:: Task ::
In your output, repeat each entry exactly and include no pictures.

Object change descriptions

────────────────

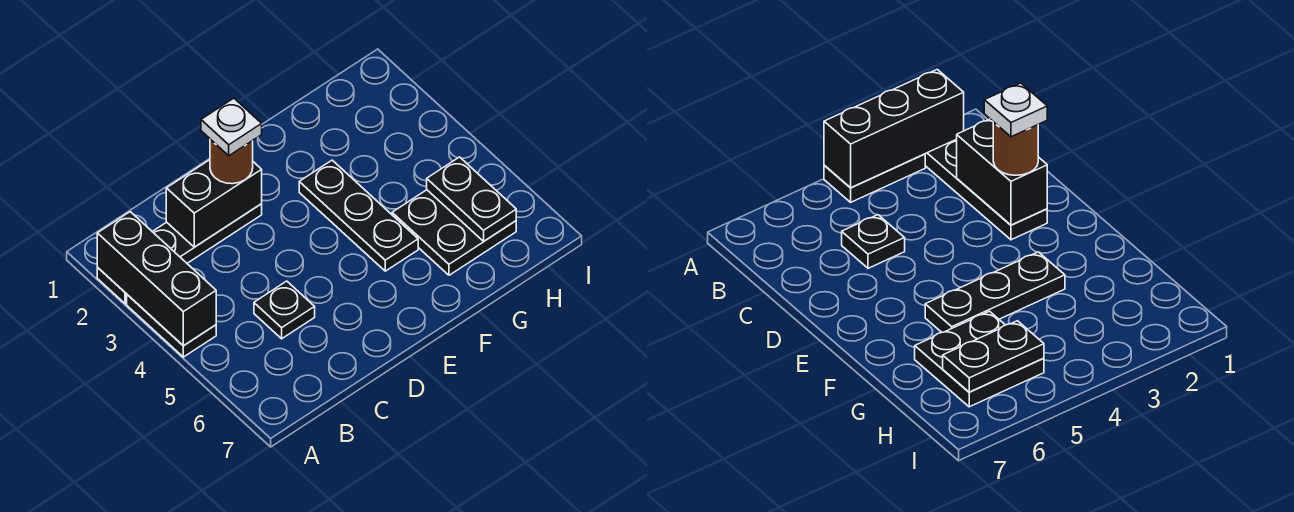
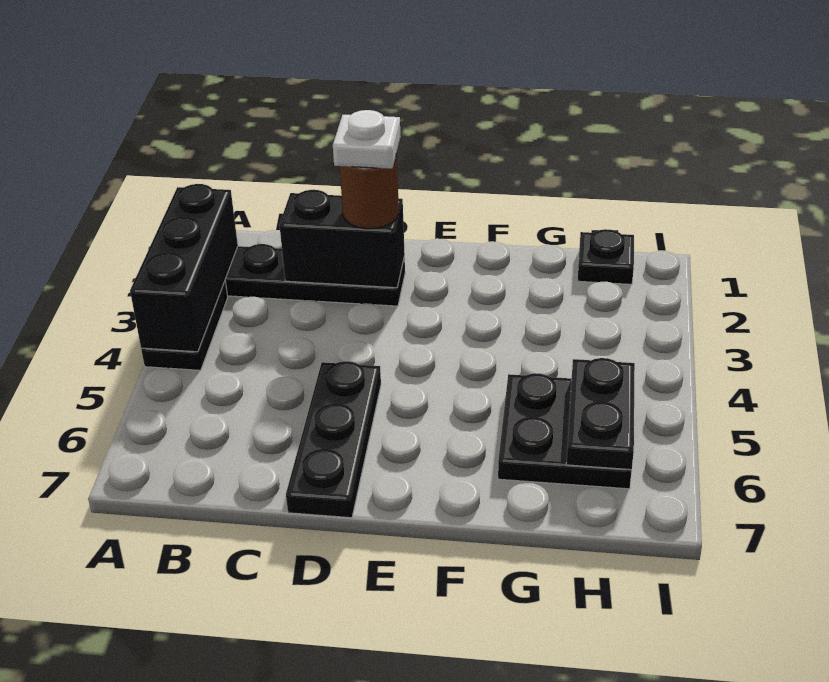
black plate C5 level 1 -> black plate H1 level 1
black plate F3:F5 level 1 -> black plate D5:D7 level 1

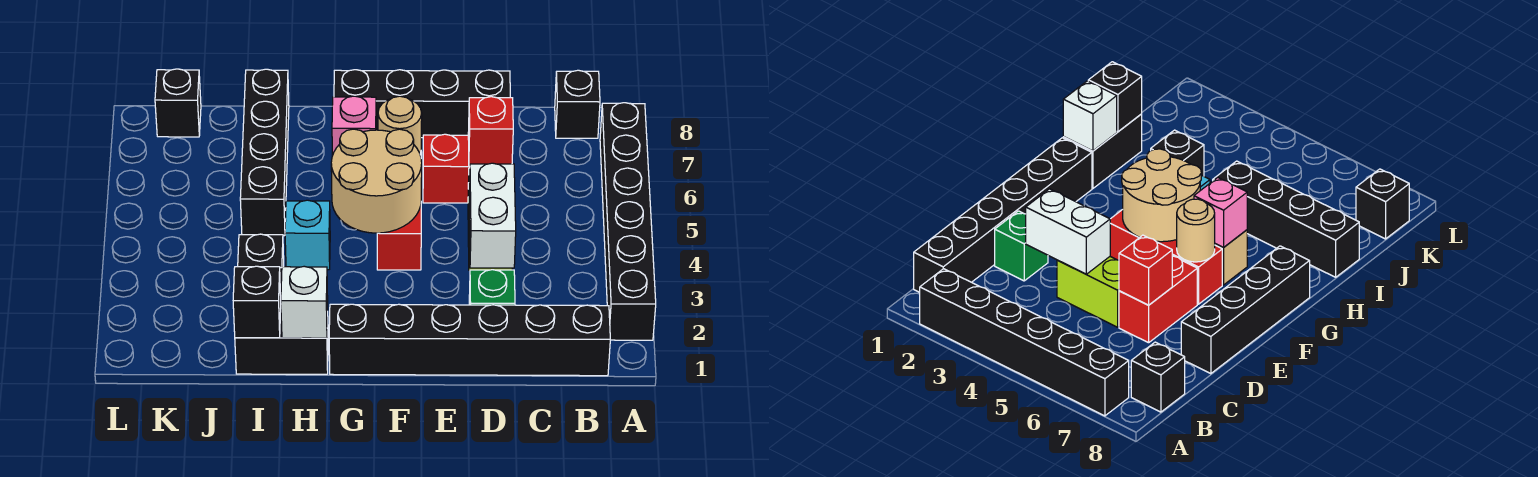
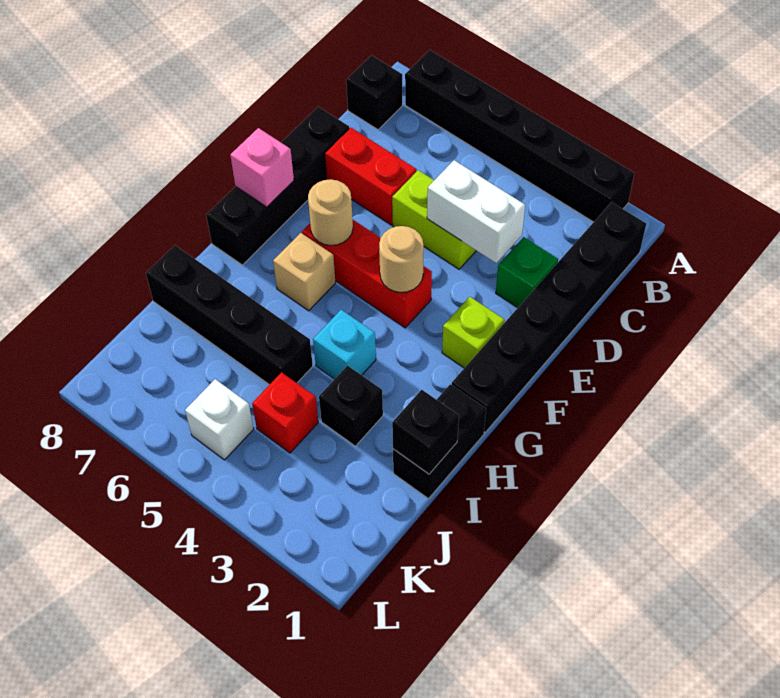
red brick D6:E6 level 1 -> red brick D6:D7 level 1
red brick D6 level 2 -> red brick J4 level 1
none -> lime brick F2 level 1
tan round brick F4:G5 level 2 -> tan round brick F4 level 2
pink brick G6 level 2 -> pink brick F8 level 2
white brick H1 level 2 -> white brick K5 level 1
black brick K8 level 1 -> none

────────────────

:: Task answer ::
black plate C5 level 1 -> black plate H1 level 1
black plate F3:F5 level 1 -> black plate D5:D7 level 1

red brick D6:E6 level 1 -> red brick D6:D7 level 1
red brick D6 level 2 -> red brick J4 level 1
none -> lime brick F2 level 1
tan round brick F4:G5 level 2 -> tan round brick F4 level 2
pink brick G6 level 2 -> pink brick F8 level 2
white brick H1 level 2 -> white brick K5 level 1
black brick K8 level 1 -> none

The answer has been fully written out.